Task objective :: Line by line, retype the material exactly and leave each picture out.
————————
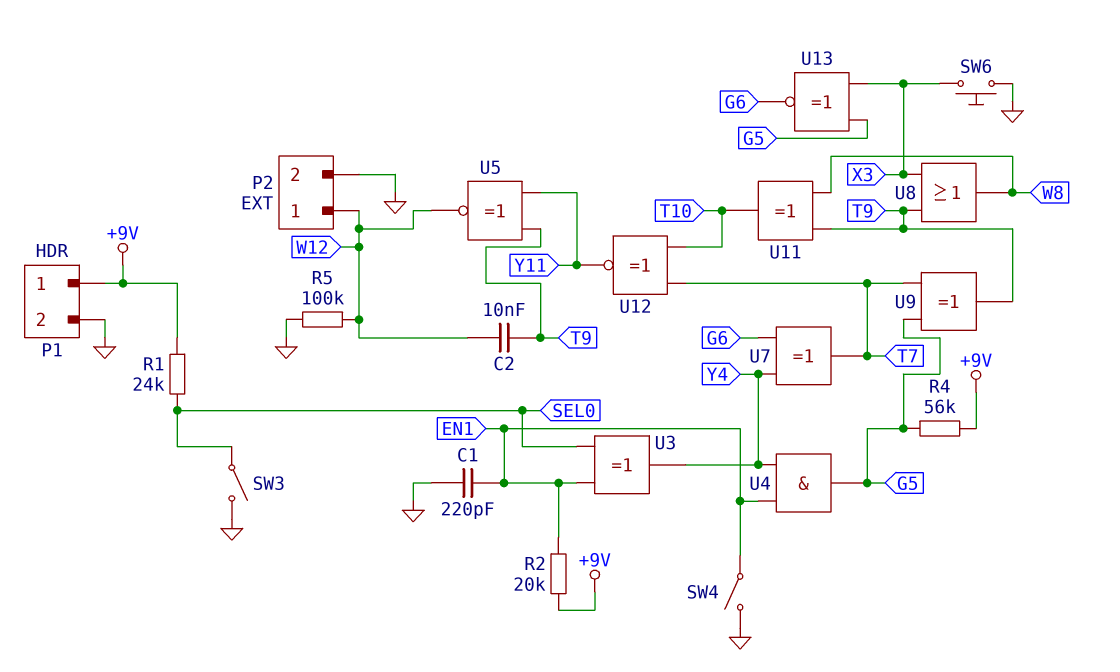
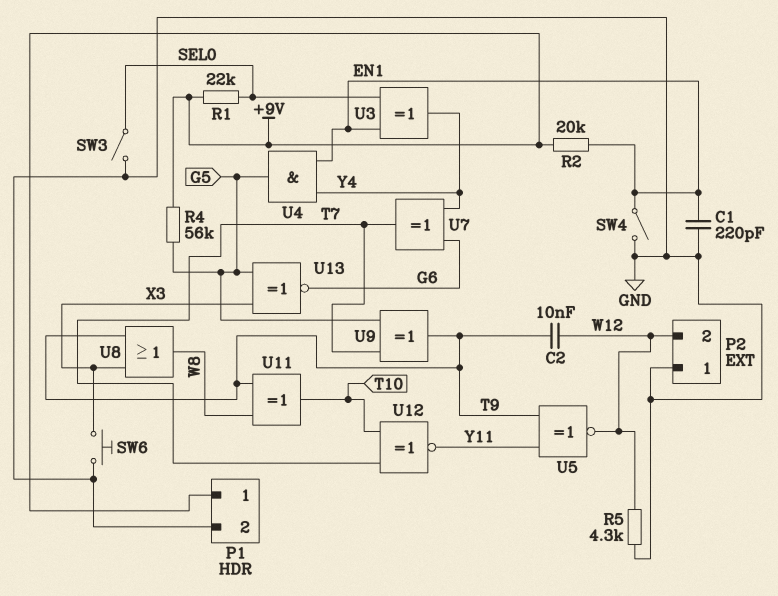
P2 pin 1: W12 -> GND
P2 pin 2: GND -> W12
R1: 24k (+9V, SEL0) -> 22k (+9V, SEL0)
R5: 100k (GND, W12) -> 4.3k (GND, W12)

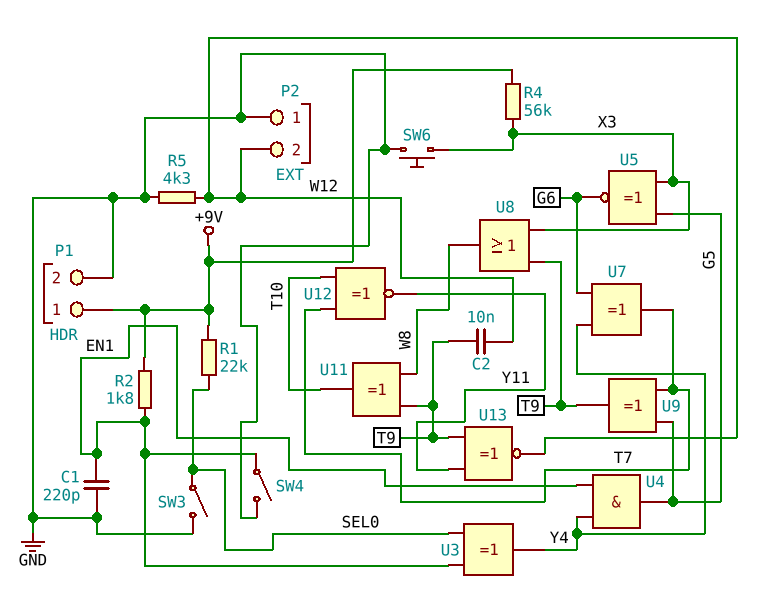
R2: 20k (+9V, EN1) -> 1.8k (+9V, EN1)
R4: 56k (+9V, G5) -> 56k (+9V, X3)
U5: XNOR (in T9, in Y11, out W12) -> XNOR (in G5, in X3, out G6)
U13: XNOR (in G5, in X3, out G6) -> XNOR (in T9, in Y11, out W12)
————————
Result ::
P2 pin 1: W12 -> GND
P2 pin 2: GND -> W12
R1: 24k (+9V, SEL0) -> 22k (+9V, SEL0)
R5: 100k (GND, W12) -> 4.3k (GND, W12)

R2: 20k (+9V, EN1) -> 1.8k (+9V, EN1)
R4: 56k (+9V, G5) -> 56k (+9V, X3)
U5: XNOR (in T9, in Y11, out W12) -> XNOR (in G5, in X3, out G6)
U13: XNOR (in G5, in X3, out G6) -> XNOR (in T9, in Y11, out W12)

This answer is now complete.